Look down the entries below and report how many lines hold the string "moved"; write nothing else.

···

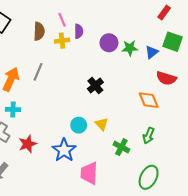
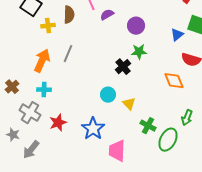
purple semicircle: (79, 31) -> (107, 15), turned -120
yellow cross: (62, 41) -> (48, 26), moved
green star: (130, 48) -> (139, 52), moved
cyan circle: (79, 125) -> (108, 95), moved
green arrow: (149, 136) -> (187, 118), moved
green ellipse: (149, 177) -> (168, 140), moved

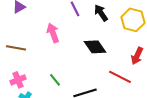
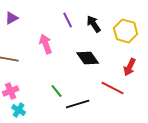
green line: (55, 80) -> (57, 91), moved

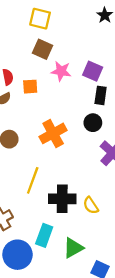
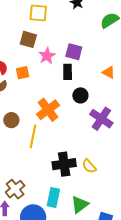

···

_Output of the exercise_
6